(Before-and-after change records)
= = =
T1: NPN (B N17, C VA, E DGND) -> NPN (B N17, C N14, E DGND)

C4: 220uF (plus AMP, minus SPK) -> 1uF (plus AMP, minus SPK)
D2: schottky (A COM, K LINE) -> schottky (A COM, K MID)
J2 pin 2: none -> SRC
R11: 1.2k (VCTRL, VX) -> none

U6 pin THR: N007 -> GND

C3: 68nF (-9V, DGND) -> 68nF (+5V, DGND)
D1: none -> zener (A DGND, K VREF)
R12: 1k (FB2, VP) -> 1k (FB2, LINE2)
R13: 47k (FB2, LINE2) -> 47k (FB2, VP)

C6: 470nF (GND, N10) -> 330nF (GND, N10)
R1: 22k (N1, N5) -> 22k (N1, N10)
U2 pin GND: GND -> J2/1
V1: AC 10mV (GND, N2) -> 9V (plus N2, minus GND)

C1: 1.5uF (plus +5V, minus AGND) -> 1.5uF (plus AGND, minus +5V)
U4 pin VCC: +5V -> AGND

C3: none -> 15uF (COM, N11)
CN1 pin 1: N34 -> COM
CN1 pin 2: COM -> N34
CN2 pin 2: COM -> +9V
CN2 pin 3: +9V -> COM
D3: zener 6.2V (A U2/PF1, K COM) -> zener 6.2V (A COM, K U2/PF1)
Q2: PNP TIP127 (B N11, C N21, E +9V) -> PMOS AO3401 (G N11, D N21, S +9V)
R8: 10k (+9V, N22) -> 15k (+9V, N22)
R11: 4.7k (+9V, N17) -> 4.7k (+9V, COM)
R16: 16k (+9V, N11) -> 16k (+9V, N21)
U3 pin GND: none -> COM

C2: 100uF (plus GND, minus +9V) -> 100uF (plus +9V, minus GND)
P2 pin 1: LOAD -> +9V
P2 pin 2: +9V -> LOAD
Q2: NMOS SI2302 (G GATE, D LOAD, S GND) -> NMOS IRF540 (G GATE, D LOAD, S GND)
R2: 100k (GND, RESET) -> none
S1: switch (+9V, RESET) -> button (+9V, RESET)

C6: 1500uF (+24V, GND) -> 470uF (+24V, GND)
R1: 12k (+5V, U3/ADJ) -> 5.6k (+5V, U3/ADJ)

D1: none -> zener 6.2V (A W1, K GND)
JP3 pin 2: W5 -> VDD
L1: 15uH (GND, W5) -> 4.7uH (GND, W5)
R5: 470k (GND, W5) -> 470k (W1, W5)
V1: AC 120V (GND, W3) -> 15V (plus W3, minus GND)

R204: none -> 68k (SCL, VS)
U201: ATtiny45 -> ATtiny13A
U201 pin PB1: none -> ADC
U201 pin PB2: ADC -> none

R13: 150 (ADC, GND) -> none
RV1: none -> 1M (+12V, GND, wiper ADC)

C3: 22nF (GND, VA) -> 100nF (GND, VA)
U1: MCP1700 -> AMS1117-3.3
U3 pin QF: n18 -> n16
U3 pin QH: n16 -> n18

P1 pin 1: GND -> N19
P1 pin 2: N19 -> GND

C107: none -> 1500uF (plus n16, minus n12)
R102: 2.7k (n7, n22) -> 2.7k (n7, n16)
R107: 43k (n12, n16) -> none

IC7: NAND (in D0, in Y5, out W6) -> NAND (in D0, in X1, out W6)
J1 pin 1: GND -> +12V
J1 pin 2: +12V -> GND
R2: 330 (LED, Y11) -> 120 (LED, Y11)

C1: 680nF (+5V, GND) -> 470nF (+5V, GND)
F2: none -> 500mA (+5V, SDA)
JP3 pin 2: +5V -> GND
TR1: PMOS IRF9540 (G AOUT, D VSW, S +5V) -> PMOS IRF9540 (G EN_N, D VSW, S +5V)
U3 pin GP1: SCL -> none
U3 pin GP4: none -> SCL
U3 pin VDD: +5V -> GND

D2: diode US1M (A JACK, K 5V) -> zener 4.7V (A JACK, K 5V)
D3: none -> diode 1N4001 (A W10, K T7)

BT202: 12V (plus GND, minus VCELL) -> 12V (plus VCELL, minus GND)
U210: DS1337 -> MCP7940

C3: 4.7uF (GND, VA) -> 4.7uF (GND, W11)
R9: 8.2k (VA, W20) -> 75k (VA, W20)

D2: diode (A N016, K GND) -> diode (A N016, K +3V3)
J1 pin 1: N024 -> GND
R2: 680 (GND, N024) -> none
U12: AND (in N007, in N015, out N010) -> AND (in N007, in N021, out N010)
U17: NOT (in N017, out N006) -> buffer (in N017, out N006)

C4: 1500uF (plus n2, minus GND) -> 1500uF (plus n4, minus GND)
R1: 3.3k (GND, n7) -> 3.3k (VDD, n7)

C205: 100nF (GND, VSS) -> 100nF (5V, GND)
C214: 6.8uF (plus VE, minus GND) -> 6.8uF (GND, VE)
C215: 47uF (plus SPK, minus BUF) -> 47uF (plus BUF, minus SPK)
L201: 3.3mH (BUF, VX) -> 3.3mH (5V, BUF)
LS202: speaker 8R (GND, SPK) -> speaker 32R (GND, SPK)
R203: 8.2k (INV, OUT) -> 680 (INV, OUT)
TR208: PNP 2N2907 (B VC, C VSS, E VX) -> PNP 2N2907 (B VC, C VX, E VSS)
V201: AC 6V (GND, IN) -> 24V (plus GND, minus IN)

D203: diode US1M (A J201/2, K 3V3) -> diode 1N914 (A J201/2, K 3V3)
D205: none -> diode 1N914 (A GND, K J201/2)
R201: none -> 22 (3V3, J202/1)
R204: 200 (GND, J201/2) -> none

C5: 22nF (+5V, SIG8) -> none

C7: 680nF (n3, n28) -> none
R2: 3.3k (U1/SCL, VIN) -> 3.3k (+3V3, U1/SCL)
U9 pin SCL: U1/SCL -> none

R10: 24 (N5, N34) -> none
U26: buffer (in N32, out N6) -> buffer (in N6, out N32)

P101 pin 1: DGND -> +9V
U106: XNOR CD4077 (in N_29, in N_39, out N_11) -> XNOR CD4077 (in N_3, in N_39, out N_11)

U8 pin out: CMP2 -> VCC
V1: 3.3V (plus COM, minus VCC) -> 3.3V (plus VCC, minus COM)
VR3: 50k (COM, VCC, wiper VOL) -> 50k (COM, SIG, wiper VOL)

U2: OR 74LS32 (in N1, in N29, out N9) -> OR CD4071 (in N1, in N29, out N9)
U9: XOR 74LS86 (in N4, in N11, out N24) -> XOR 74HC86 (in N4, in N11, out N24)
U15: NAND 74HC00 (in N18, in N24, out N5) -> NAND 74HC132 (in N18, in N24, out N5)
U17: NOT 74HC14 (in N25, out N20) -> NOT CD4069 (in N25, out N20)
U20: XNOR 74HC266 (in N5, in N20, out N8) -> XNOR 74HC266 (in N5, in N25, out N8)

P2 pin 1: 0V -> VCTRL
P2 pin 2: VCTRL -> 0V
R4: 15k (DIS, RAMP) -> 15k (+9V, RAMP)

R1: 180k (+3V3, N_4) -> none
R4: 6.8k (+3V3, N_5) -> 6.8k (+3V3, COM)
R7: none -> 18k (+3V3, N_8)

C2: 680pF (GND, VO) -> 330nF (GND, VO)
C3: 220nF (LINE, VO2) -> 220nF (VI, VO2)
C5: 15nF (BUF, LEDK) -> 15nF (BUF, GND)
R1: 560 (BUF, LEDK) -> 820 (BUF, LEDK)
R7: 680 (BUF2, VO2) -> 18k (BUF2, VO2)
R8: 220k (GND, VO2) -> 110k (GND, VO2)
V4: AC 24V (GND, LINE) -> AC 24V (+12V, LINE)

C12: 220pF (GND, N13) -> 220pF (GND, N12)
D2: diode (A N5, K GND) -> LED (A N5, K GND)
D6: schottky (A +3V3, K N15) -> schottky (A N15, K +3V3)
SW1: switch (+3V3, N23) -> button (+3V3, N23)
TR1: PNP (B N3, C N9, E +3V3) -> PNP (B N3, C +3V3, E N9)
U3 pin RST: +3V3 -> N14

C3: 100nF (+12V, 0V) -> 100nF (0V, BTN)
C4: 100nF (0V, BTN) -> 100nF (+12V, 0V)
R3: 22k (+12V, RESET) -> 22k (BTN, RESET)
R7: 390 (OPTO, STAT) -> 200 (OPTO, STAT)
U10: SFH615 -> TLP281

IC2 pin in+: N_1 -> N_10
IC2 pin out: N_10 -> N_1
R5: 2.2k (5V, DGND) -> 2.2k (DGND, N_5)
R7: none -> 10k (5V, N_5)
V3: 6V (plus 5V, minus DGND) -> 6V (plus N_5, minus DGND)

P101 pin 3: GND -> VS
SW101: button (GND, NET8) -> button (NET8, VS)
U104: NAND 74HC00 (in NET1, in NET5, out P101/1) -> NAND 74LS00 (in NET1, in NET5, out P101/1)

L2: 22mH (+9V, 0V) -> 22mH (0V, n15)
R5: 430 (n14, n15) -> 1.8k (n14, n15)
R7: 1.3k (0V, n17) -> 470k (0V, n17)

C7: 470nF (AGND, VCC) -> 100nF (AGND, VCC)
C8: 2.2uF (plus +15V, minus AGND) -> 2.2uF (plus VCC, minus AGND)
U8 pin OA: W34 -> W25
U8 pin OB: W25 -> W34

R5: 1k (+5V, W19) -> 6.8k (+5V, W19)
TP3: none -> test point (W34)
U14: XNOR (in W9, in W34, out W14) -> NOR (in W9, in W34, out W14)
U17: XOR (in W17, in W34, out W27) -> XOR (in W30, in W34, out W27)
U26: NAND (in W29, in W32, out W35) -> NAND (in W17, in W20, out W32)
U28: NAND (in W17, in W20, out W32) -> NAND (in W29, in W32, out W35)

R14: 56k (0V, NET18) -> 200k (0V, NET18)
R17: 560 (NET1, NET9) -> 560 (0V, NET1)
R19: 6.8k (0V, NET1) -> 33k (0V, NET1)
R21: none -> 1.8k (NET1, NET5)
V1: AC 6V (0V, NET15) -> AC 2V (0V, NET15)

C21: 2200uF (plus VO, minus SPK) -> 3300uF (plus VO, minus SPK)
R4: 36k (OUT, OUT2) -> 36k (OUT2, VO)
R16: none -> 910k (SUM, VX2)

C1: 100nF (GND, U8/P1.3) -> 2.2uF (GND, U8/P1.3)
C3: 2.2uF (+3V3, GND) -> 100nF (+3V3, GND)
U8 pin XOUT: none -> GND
= = =
§ What needs to be done: Your answer should be the exact lines above from the one with "Q2: PNP TIP127" through the one with "U201 pin PB1: none -> ADC", both included, and nothing besides.

§ Exercise response:
Q2: PNP TIP127 (B N11, C N21, E +9V) -> PMOS AO3401 (G N11, D N21, S +9V)
R8: 10k (+9V, N22) -> 15k (+9V, N22)
R11: 4.7k (+9V, N17) -> 4.7k (+9V, COM)
R16: 16k (+9V, N11) -> 16k (+9V, N21)
U3 pin GND: none -> COM

C2: 100uF (plus GND, minus +9V) -> 100uF (plus +9V, minus GND)
P2 pin 1: LOAD -> +9V
P2 pin 2: +9V -> LOAD
Q2: NMOS SI2302 (G GATE, D LOAD, S GND) -> NMOS IRF540 (G GATE, D LOAD, S GND)
R2: 100k (GND, RESET) -> none
S1: switch (+9V, RESET) -> button (+9V, RESET)

C6: 1500uF (+24V, GND) -> 470uF (+24V, GND)
R1: 12k (+5V, U3/ADJ) -> 5.6k (+5V, U3/ADJ)

D1: none -> zener 6.2V (A W1, K GND)
JP3 pin 2: W5 -> VDD
L1: 15uH (GND, W5) -> 4.7uH (GND, W5)
R5: 470k (GND, W5) -> 470k (W1, W5)
V1: AC 120V (GND, W3) -> 15V (plus W3, minus GND)

R204: none -> 68k (SCL, VS)
U201: ATtiny45 -> ATtiny13A
U201 pin PB1: none -> ADC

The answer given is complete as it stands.